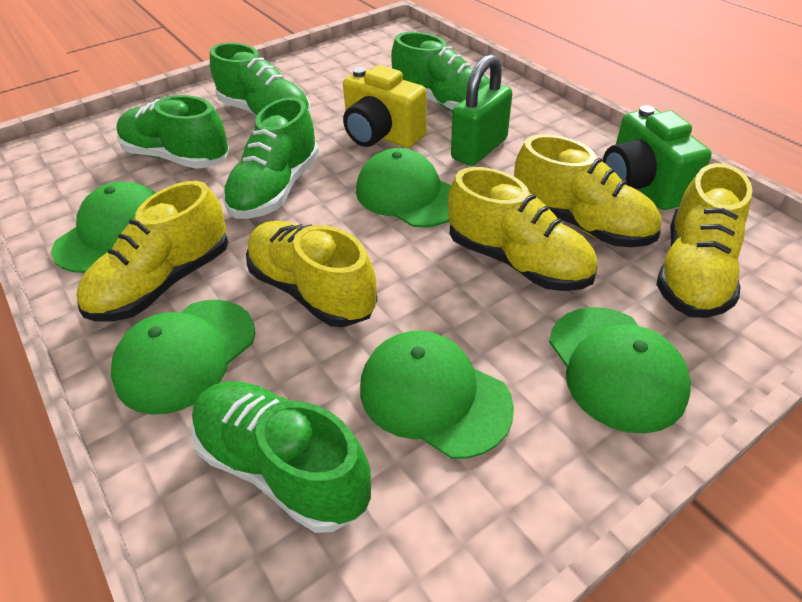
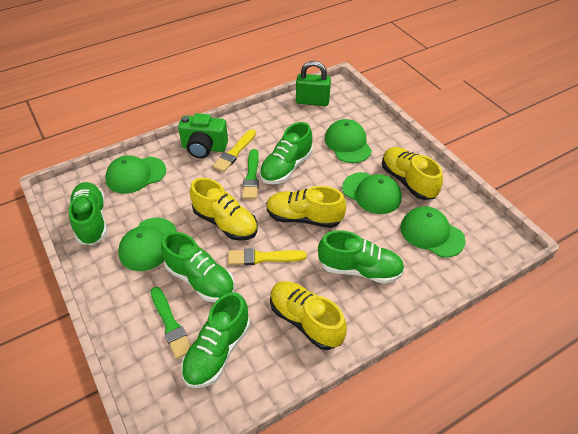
green brush: 0 -> 2
yellow brush: 0 -> 2
yellow camera: 1 -> 0
yellow shoe: 5 -> 4

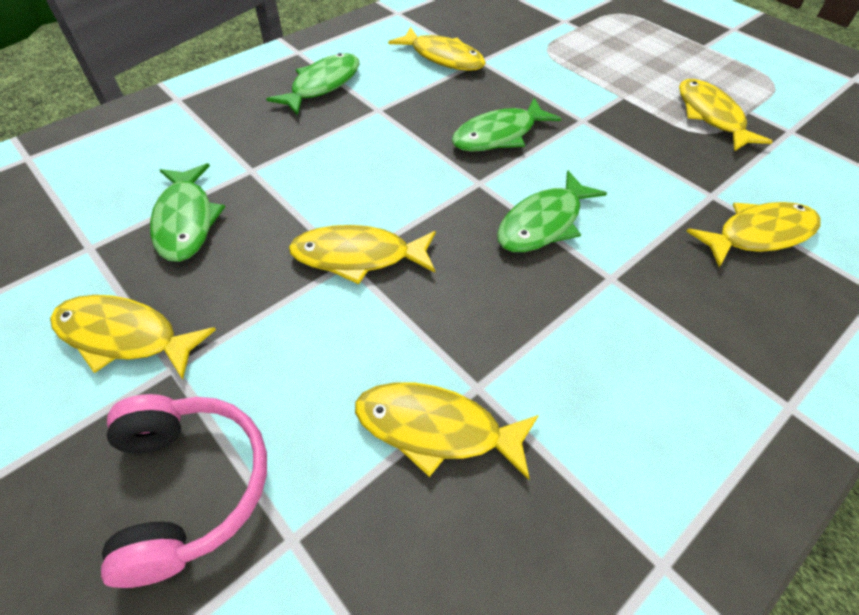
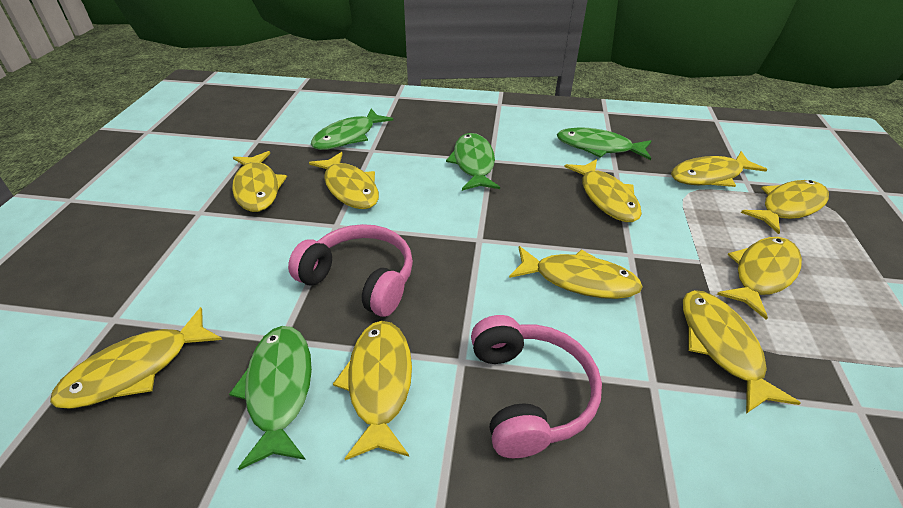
pink headphones: 1 -> 2
yellow fish: 6 -> 10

Aim of the exercise: Exactly as written, reproduce all of the entries while dropping the pictures.

Exercise output:
green brush: 0 -> 2
yellow brush: 0 -> 2
yellow camera: 1 -> 0
yellow shoe: 5 -> 4

pink headphones: 1 -> 2
yellow fish: 6 -> 10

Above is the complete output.